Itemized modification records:
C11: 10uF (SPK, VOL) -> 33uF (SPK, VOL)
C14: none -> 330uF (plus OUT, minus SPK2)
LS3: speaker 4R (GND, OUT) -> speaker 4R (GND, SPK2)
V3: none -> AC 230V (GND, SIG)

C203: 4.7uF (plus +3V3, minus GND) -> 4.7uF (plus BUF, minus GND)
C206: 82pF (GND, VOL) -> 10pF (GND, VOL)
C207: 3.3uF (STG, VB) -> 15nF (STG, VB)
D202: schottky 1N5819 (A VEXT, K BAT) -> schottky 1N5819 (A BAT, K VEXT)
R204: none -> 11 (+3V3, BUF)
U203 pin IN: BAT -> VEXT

* * *

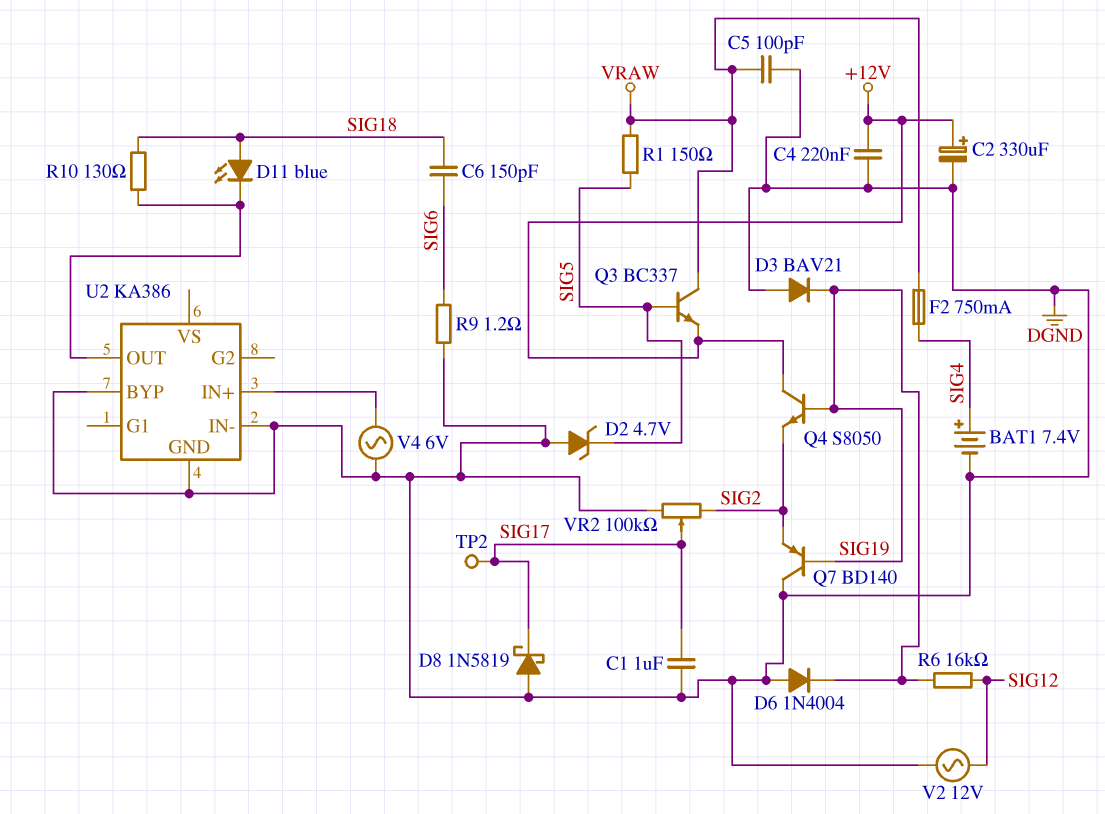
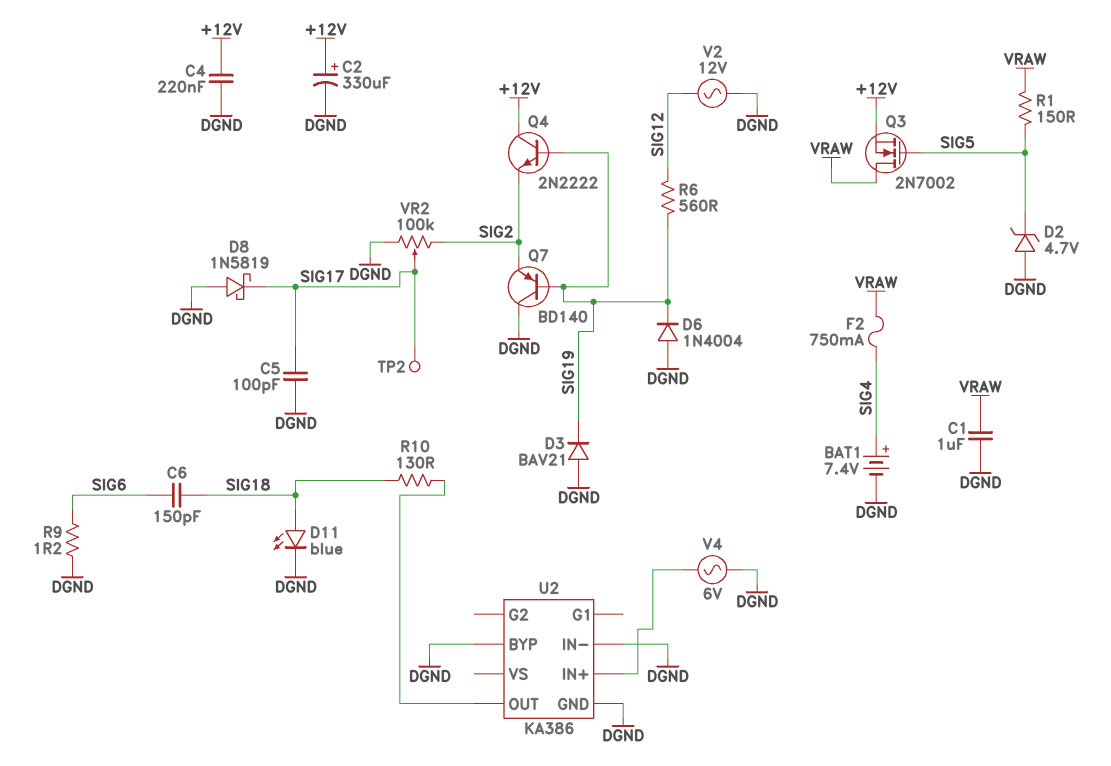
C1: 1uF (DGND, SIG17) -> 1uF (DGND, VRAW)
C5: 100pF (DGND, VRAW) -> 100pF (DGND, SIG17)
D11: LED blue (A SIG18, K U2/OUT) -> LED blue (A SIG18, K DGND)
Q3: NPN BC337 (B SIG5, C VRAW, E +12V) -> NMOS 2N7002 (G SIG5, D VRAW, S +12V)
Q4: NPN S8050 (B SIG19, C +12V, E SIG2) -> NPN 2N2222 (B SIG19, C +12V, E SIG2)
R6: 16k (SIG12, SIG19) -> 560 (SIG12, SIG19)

_Task item_
From the records above, copy every line that includes the word "none".

_Your solution_
C14: none -> 330uF (plus OUT, minus SPK2)
V3: none -> AC 230V (GND, SIG)
R204: none -> 11 (+3V3, BUF)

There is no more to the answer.